## Assignment
Transcribe the listing word for word, beginning at its first line and ending at the line containing "purple star: moved 54 px left, 26 px up"; omit the pictures.
- Opening Delimiter -
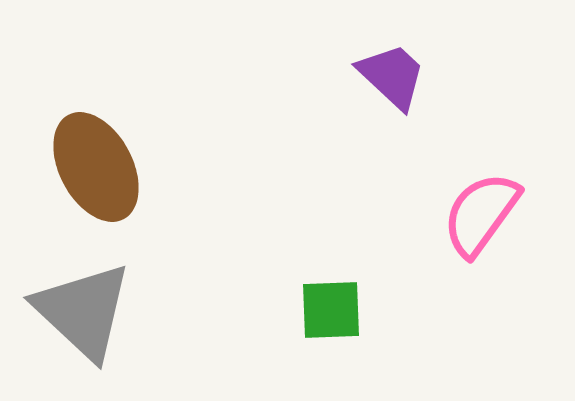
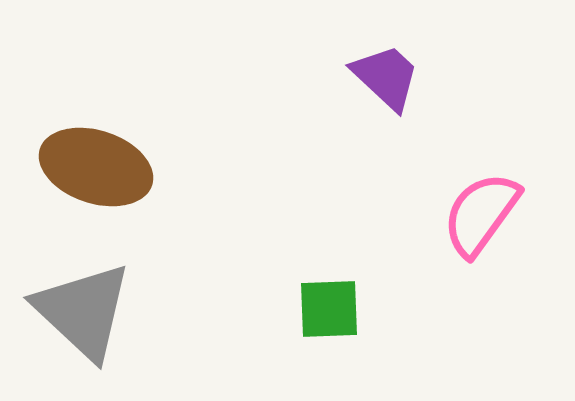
purple trapezoid: moved 6 px left, 1 px down
brown ellipse: rotated 44 degrees counterclockwise
green square: moved 2 px left, 1 px up
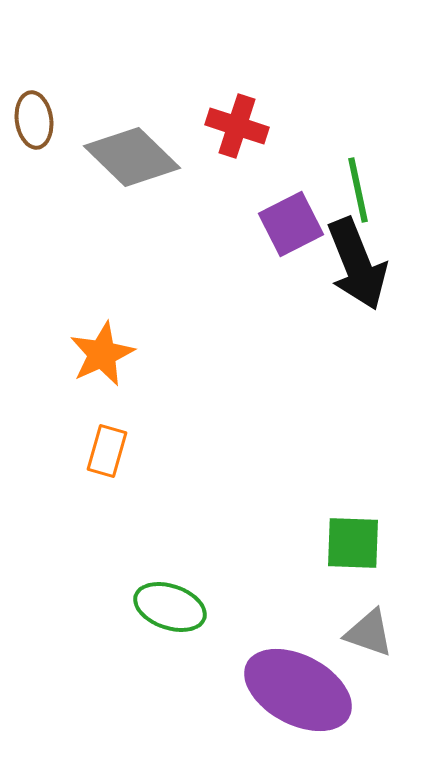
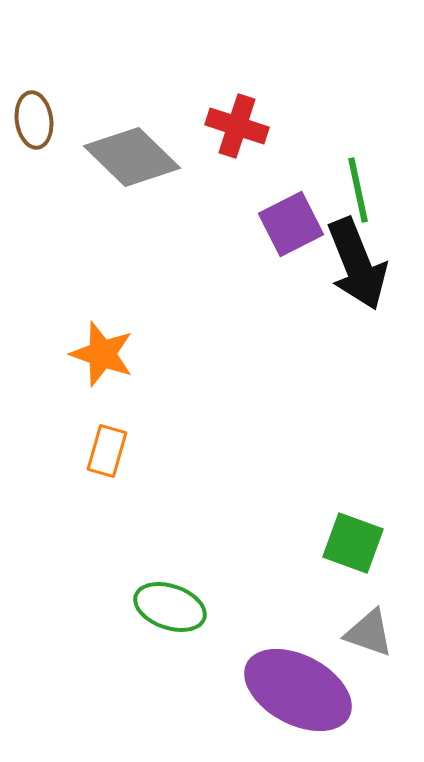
orange star: rotated 28 degrees counterclockwise
green square: rotated 18 degrees clockwise
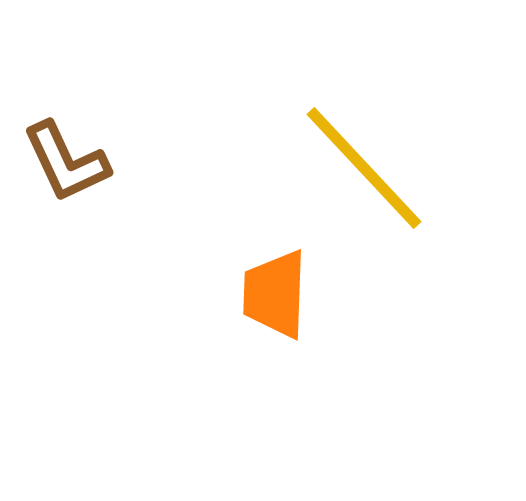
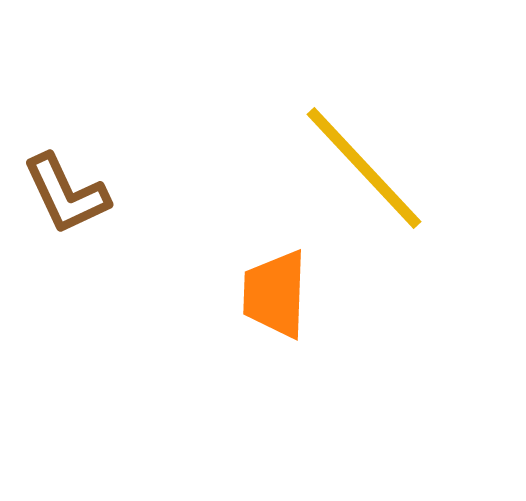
brown L-shape: moved 32 px down
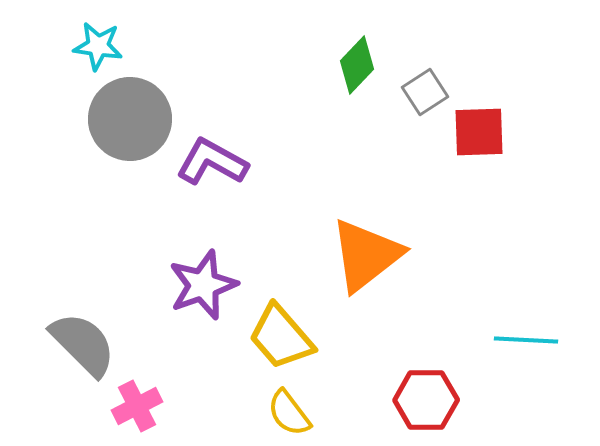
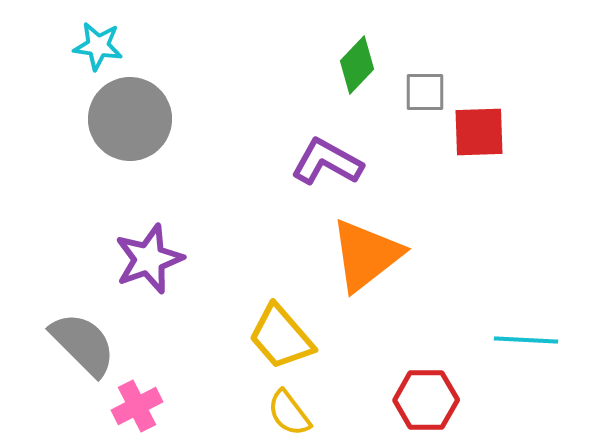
gray square: rotated 33 degrees clockwise
purple L-shape: moved 115 px right
purple star: moved 54 px left, 26 px up
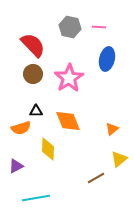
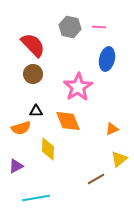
pink star: moved 9 px right, 9 px down
orange triangle: rotated 16 degrees clockwise
brown line: moved 1 px down
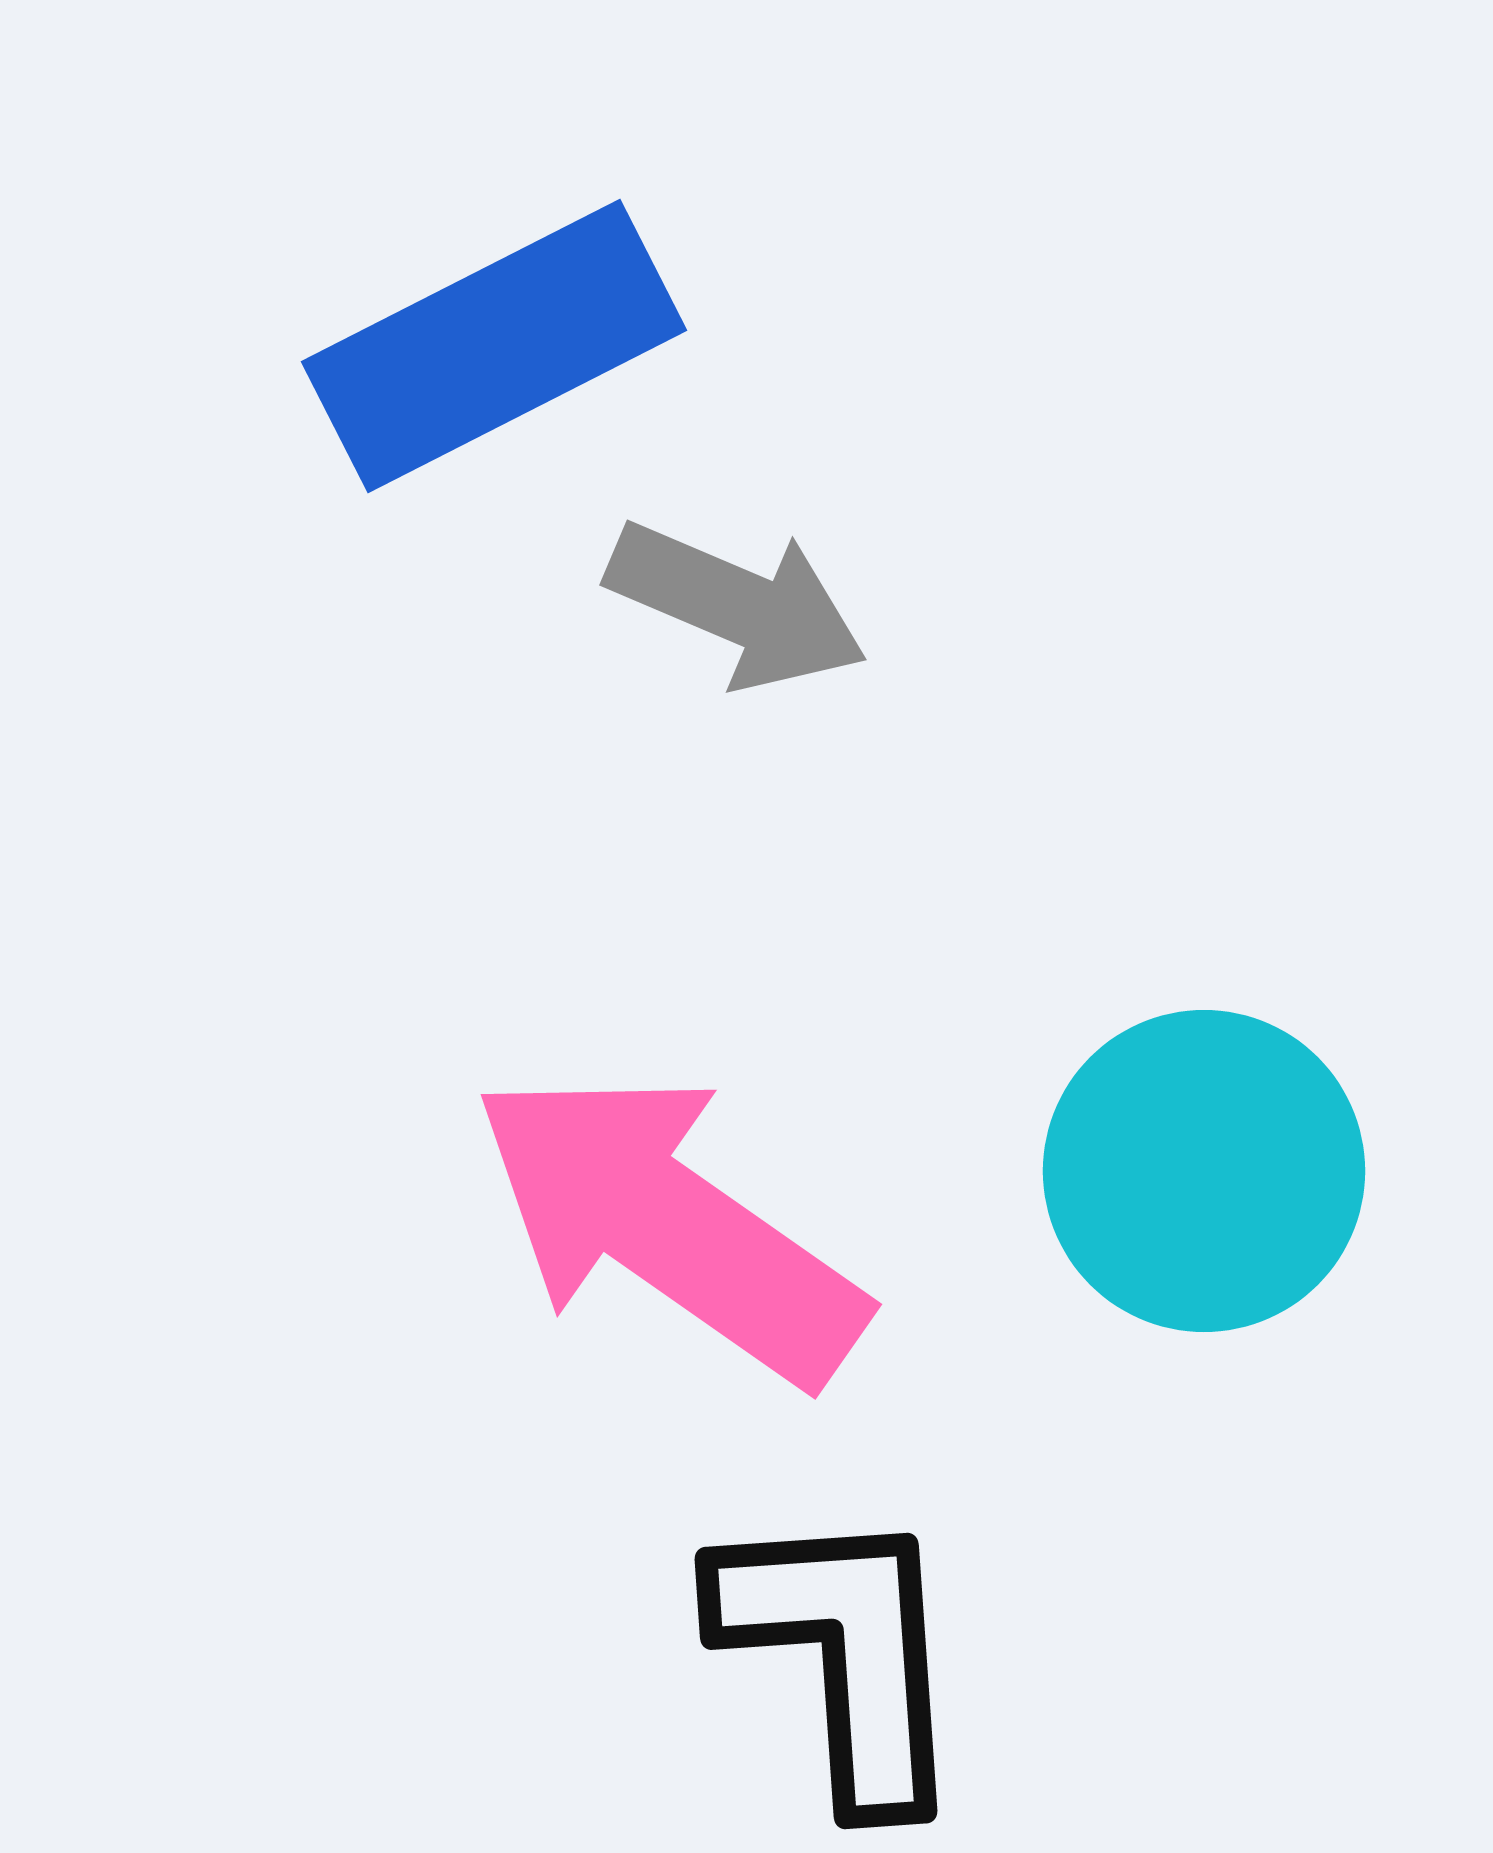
- Closing Delimiter -
## Expected output
purple trapezoid: moved 6 px left, 1 px down
brown ellipse: rotated 44 degrees counterclockwise
green square: moved 2 px left, 1 px up
orange star: rotated 28 degrees counterclockwise
green square: rotated 18 degrees clockwise
brown L-shape: moved 32 px down
gray square: rotated 33 degrees clockwise
purple L-shape: moved 115 px right
purple star: moved 54 px left, 26 px up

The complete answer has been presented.